## Problem to work on
Could you copy, word for word, only the lines from the one containing "white tile G11:H11" through the last line of the records below, both included?

## Available data
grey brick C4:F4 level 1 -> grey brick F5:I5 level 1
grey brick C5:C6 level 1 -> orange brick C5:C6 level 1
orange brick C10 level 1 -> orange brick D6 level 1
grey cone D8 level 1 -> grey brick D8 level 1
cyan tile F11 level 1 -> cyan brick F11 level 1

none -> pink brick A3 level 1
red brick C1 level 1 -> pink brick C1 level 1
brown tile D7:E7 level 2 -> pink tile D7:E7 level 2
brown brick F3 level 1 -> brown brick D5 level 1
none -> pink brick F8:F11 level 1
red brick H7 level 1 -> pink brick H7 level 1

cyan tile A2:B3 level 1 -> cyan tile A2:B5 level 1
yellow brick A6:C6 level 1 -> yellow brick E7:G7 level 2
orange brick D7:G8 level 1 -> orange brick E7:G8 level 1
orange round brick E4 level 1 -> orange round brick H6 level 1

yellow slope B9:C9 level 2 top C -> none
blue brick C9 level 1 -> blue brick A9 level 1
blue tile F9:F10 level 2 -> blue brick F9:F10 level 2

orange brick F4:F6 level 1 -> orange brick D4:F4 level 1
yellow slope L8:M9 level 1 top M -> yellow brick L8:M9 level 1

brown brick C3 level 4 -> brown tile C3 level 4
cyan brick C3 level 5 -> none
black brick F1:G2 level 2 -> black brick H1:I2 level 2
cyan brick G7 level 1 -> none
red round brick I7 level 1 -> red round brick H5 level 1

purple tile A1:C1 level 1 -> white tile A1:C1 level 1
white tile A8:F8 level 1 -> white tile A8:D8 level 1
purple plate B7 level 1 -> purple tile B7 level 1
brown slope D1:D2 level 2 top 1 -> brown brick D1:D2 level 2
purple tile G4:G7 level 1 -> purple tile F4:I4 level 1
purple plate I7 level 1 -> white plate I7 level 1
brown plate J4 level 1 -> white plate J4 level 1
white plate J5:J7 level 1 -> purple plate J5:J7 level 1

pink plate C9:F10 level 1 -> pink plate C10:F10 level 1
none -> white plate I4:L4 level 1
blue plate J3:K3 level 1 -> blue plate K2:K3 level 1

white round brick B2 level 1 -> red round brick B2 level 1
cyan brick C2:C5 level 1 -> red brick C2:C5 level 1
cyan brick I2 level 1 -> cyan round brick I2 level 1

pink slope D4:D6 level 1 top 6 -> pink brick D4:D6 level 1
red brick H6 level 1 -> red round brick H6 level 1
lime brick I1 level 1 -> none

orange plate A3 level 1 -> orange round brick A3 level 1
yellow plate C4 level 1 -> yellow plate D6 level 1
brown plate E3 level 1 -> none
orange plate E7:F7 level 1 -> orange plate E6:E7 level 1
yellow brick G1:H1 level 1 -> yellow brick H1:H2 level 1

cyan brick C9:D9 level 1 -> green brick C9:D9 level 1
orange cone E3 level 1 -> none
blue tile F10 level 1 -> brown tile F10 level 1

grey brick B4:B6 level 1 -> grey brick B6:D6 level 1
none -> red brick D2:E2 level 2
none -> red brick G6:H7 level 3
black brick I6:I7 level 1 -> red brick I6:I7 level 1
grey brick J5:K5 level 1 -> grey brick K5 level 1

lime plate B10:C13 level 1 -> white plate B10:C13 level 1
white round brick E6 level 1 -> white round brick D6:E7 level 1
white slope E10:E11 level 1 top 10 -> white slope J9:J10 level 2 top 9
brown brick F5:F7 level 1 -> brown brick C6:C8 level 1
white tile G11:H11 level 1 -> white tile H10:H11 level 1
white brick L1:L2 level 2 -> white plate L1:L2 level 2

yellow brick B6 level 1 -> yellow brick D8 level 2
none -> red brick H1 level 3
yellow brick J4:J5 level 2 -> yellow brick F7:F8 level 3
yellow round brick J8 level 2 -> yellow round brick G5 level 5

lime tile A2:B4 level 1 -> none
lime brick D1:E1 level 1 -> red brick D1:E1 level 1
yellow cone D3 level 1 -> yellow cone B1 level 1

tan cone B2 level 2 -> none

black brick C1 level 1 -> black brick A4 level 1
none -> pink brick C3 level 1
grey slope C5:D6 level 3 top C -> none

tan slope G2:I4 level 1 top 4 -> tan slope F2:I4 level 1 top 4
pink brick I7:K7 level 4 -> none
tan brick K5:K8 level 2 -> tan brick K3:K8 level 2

## Exercise solution
white tile G11:H11 level 1 -> white tile H10:H11 level 1
white brick L1:L2 level 2 -> white plate L1:L2 level 2

yellow brick B6 level 1 -> yellow brick D8 level 2
none -> red brick H1 level 3
yellow brick J4:J5 level 2 -> yellow brick F7:F8 level 3
yellow round brick J8 level 2 -> yellow round brick G5 level 5

lime tile A2:B4 level 1 -> none
lime brick D1:E1 level 1 -> red brick D1:E1 level 1
yellow cone D3 level 1 -> yellow cone B1 level 1

tan cone B2 level 2 -> none

black brick C1 level 1 -> black brick A4 level 1
none -> pink brick C3 level 1
grey slope C5:D6 level 3 top C -> none

tan slope G2:I4 level 1 top 4 -> tan slope F2:I4 level 1 top 4
pink brick I7:K7 level 4 -> none
tan brick K5:K8 level 2 -> tan brick K3:K8 level 2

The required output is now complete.